Data provided.
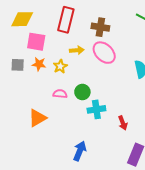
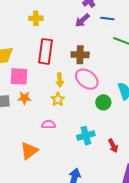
yellow arrow: (77, 50) -> (60, 80), turned 96
yellow star: (60, 66) -> (58, 99), moved
green circle: (82, 92) -> (103, 102), moved

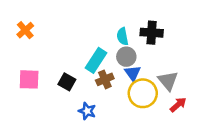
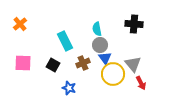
black cross: (152, 33) -> (134, 24), moved
cyan rectangle: (96, 60) -> (65, 41), moved, turned -60
red arrow: (178, 105) -> (141, 83), turned 104

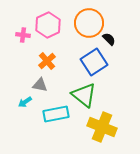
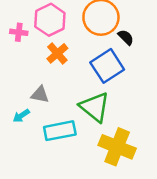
orange cross: (47, 61) -> (57, 53), moved

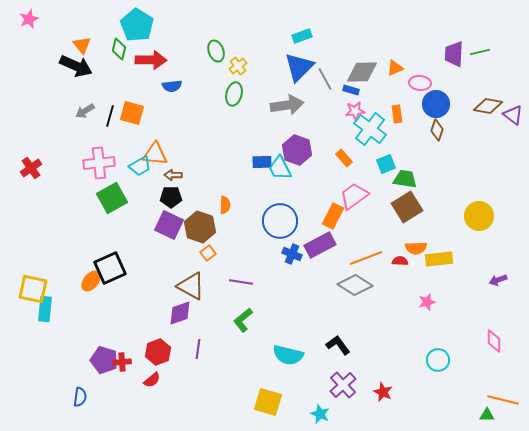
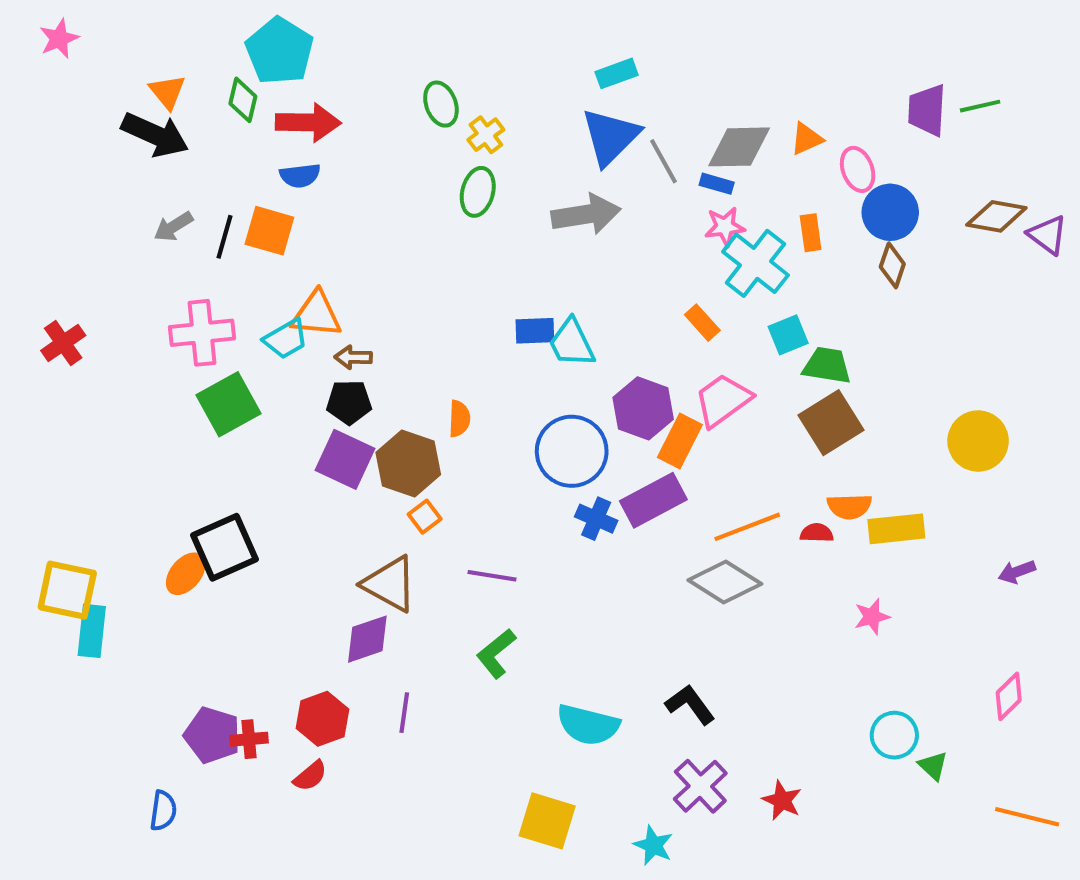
pink ellipse: (420, 83) -> (858, 169), turned 65
blue semicircle: (172, 86) -> (300, 176), moved
purple hexagon: (297, 150) -> (643, 408), moved
pink diamond: (494, 341) -> (1009, 696), turned 45
green triangle: (487, 415) -> (933, 766), moved, turned 42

Your task.
Could you write out the records exactly while omitting every picture?

Solution below.
yellow arrow: (77, 50) -> (60, 80), turned 96
yellow star: (60, 66) -> (58, 99), moved
green circle: (82, 92) -> (103, 102), moved

black cross: (152, 33) -> (134, 24), moved
cyan rectangle: (96, 60) -> (65, 41), moved, turned -60
red arrow: (178, 105) -> (141, 83), turned 104

orange cross: (47, 61) -> (57, 53), moved

pink ellipse: (420, 83) -> (858, 169), turned 65
blue semicircle: (172, 86) -> (300, 176), moved
purple hexagon: (297, 150) -> (643, 408), moved
pink diamond: (494, 341) -> (1009, 696), turned 45
green triangle: (487, 415) -> (933, 766), moved, turned 42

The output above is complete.